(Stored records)
* * * * * * *

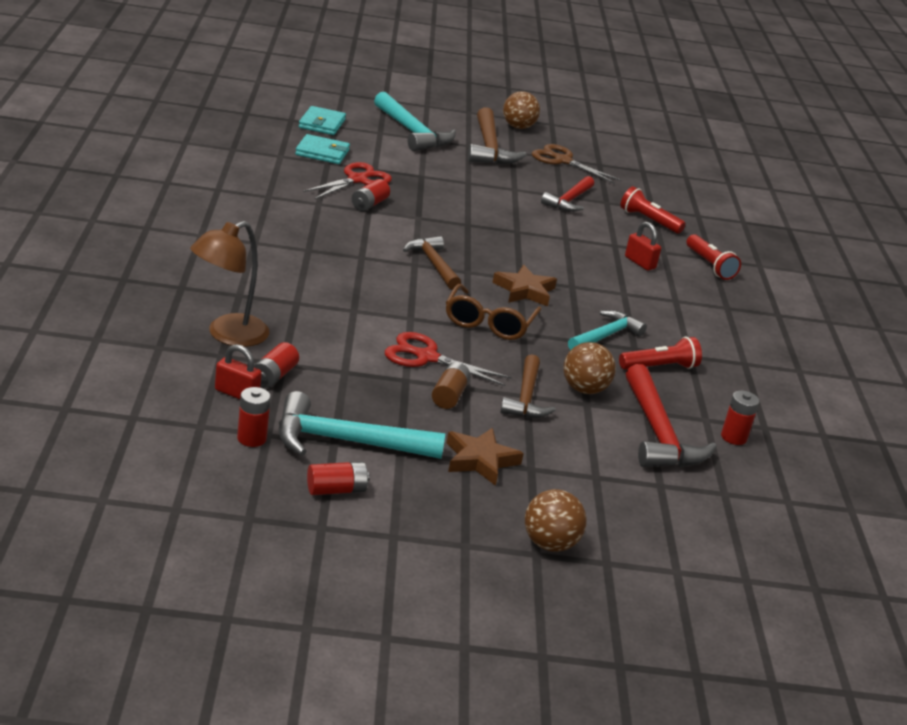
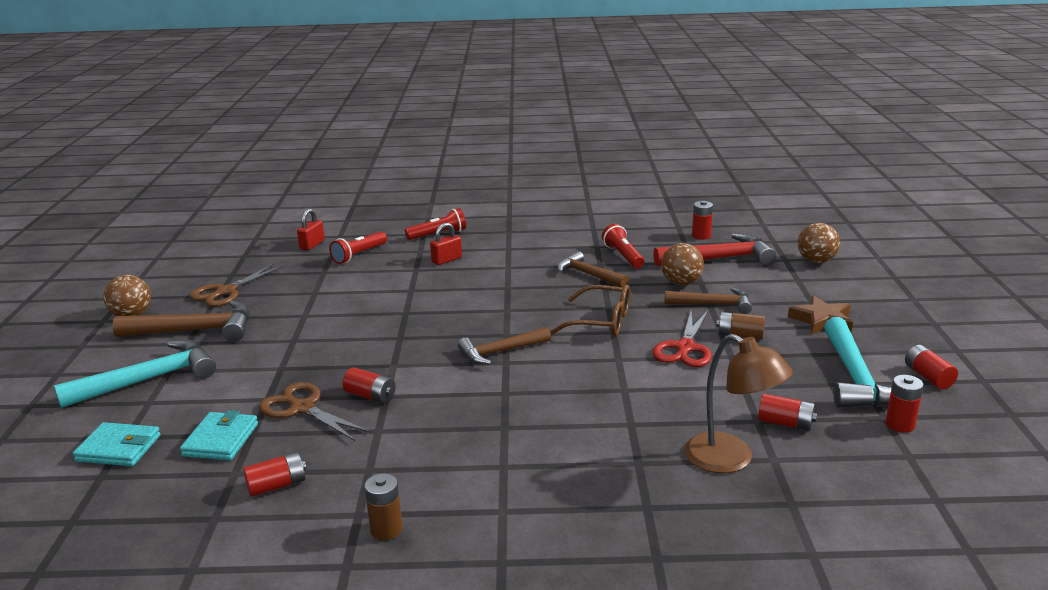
camera: 85 degrees left, 5 degrees down
(197, 196) = (386, 529): none -> brown battery
(237, 393) = (835, 441): red padlock -> red padlock (312, 245)
(260, 167) = (277, 485): none -> red battery
(357, 180) = (302, 408): red scissors -> brown scissors
(524, 290) = (529, 307): brown star -> none
(549, 544) = (897, 294): brown ball -> brown ball (816, 261)
(569, 201) = (326, 288): red hammer -> none
(605, 336) = (588, 274): turquoise hammer -> brown hammer

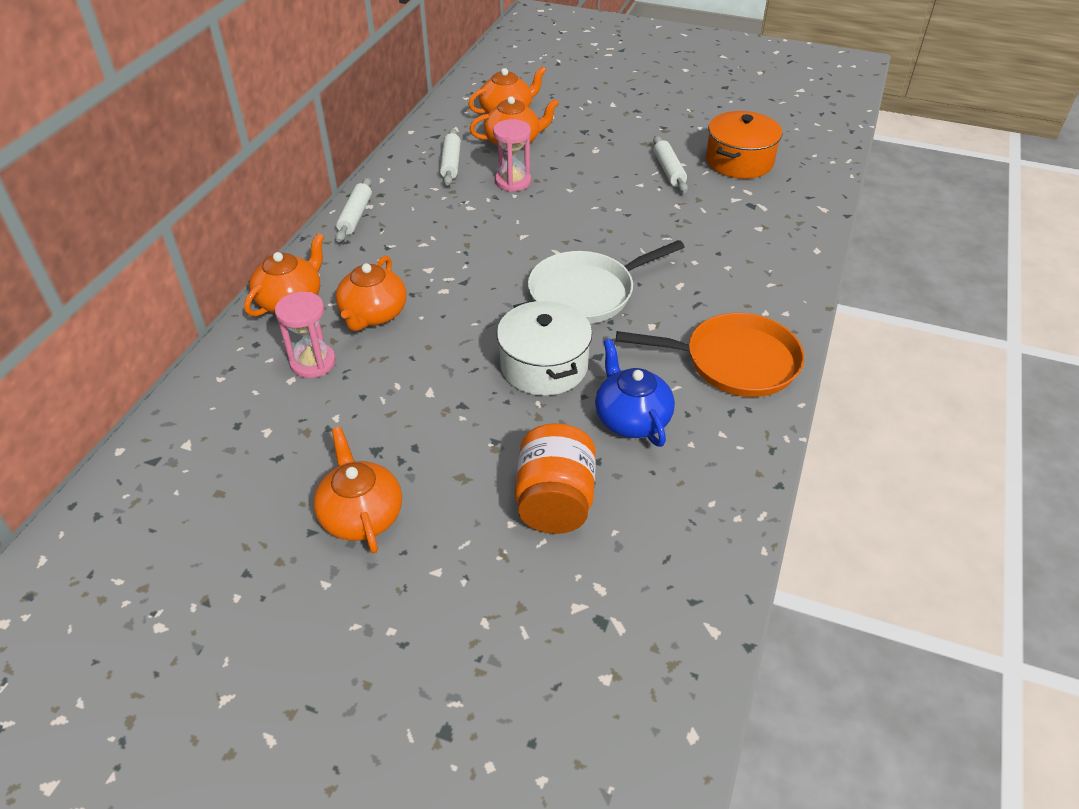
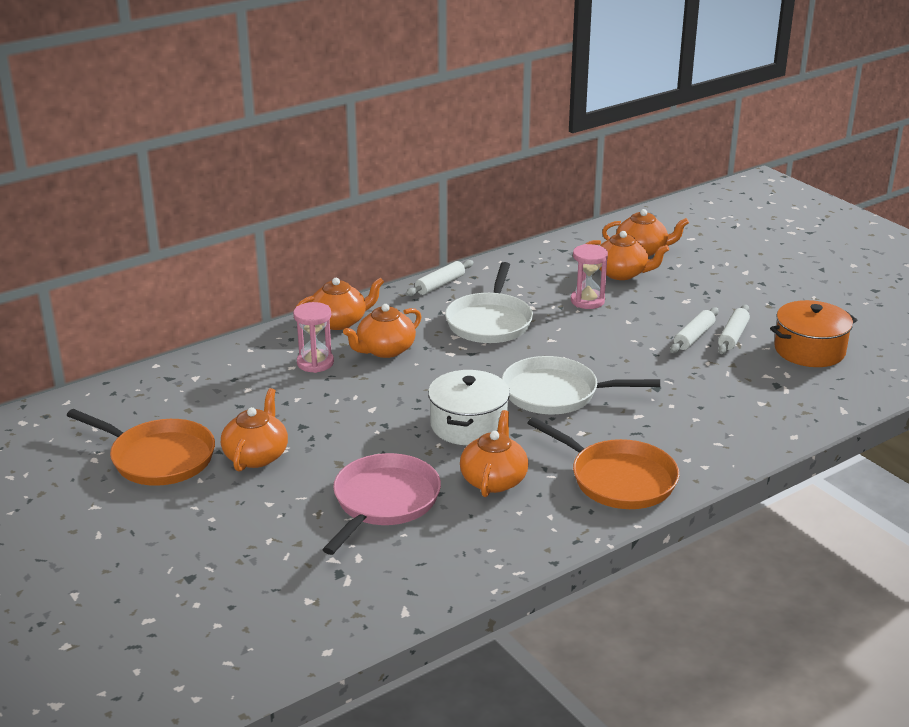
camera: 35 degrees right, 15 degrees down
(244, 580) = (158, 458): none -> orange pan
(446, 239) = (490, 322): none -> white pan
(451, 163) = (552, 273): white rolling pin -> white rolling pin (694, 337)
(555, 501) = (384, 501): orange jar -> pink pan
(631, 418) = (494, 480): blue teapot -> orange teapot

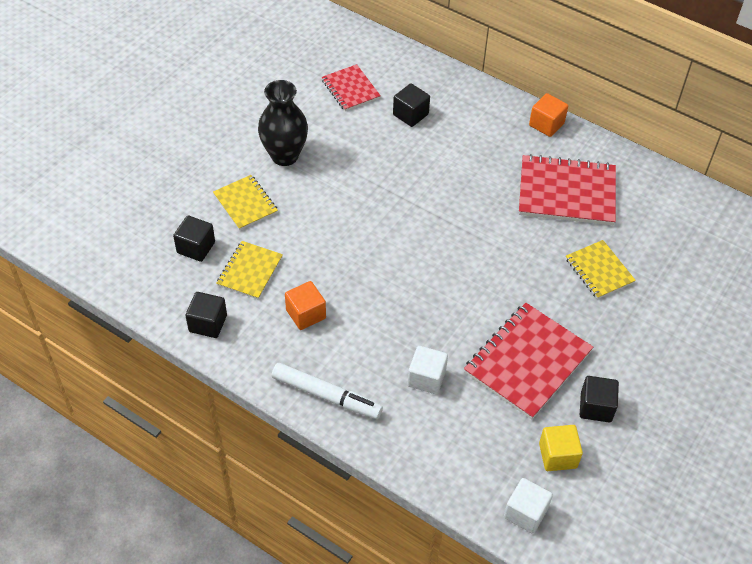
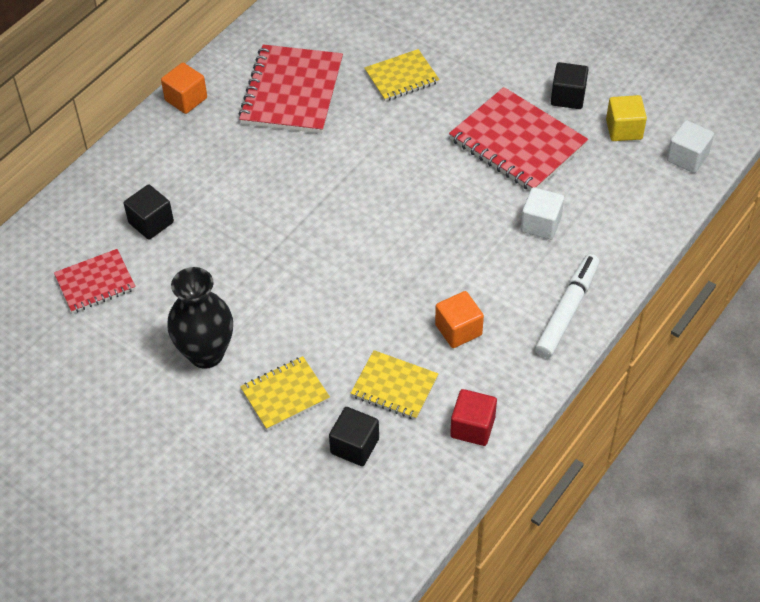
camera: 85 degrees left, 0 degrees up
(208, 323) = (472, 427): black cube -> red cube

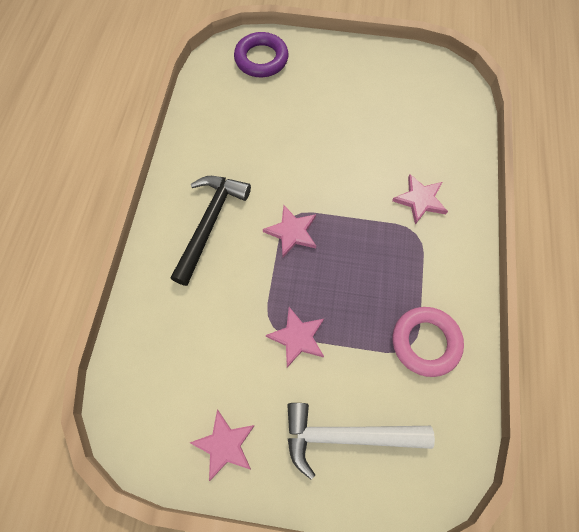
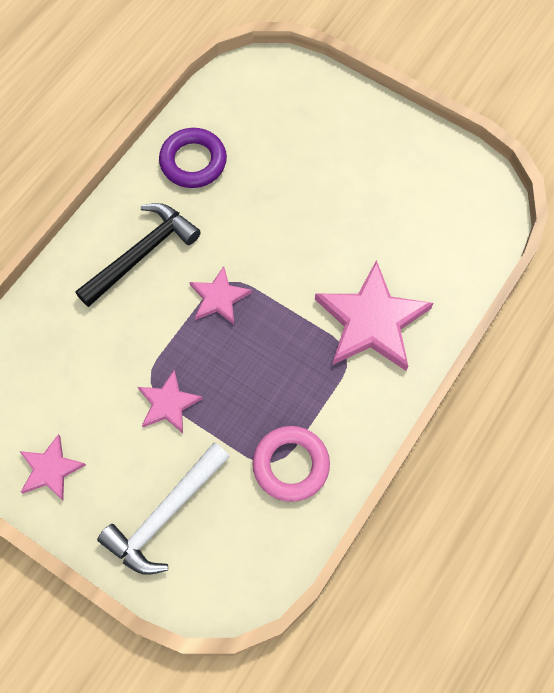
camera: 25 degrees right, 0 degrees up
(261, 59) = (289, 93): purple ring -> purple ring (193, 161)
(347, 436) = (165, 514): white hammer -> white hammer turned 75 degrees counterclockwise
(420, 200) = (372, 321): pink star -> pink star, size x1.86

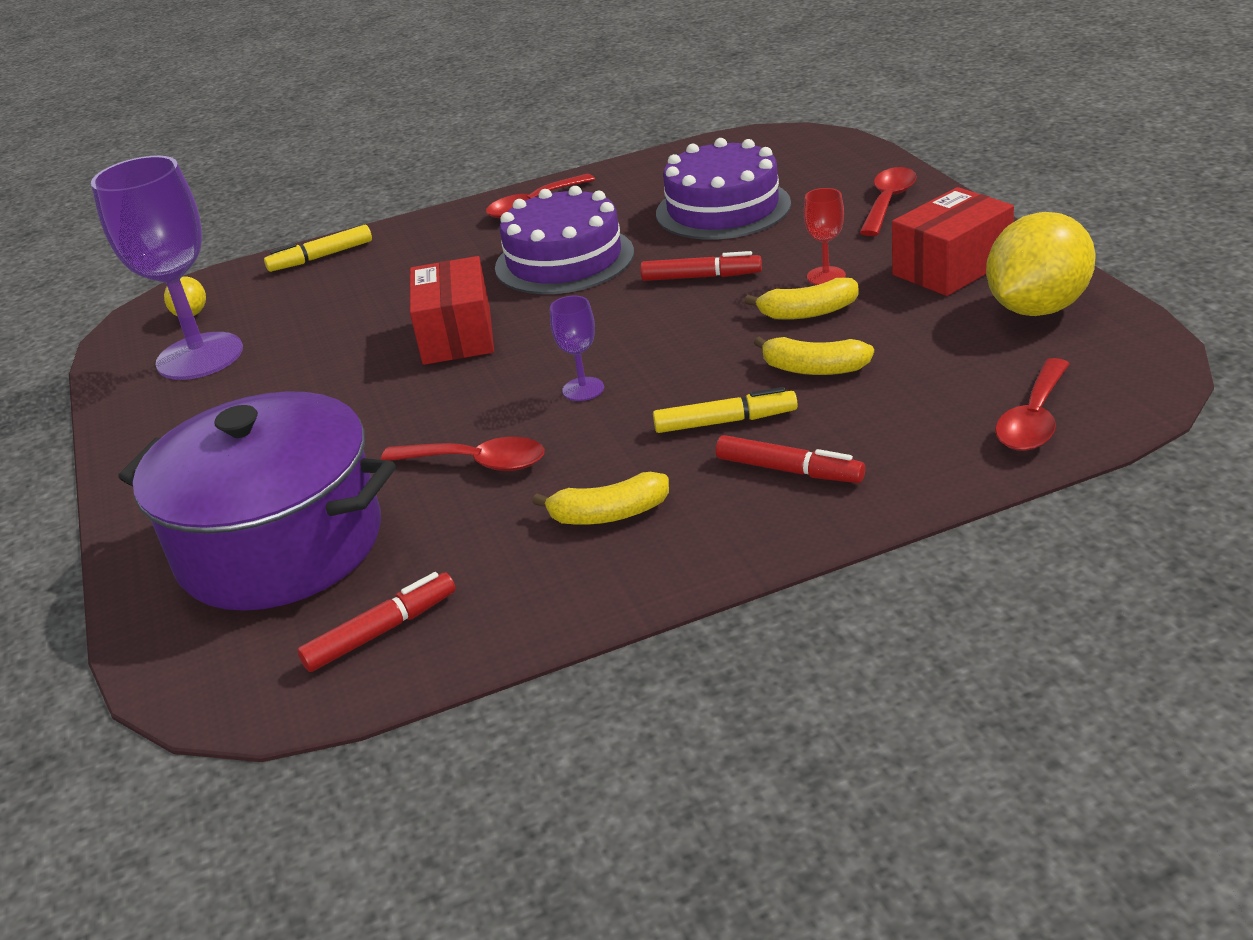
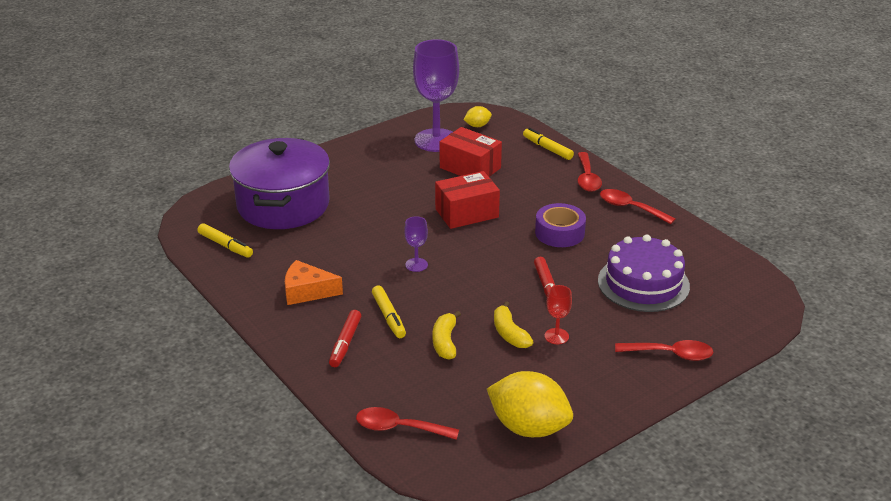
camera: 70 degrees right, 0 degrees up
(381, 631) = (225, 245): red marker -> yellow marker
(476, 463) = (347, 244): red spoon -> red spoon (587, 178)
(564, 260) = (559, 233): purple cake -> purple tape
(609, 514) = (307, 291): yellow banana -> orange cheese
(951, 267) = (578, 388): red box -> red box (470, 168)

* * * * * * *

Where a line above includes "battery", copy that line.

TASK RESPONSE:
(197, 196) = (386, 529): none -> brown battery
(260, 167) = (277, 485): none -> red battery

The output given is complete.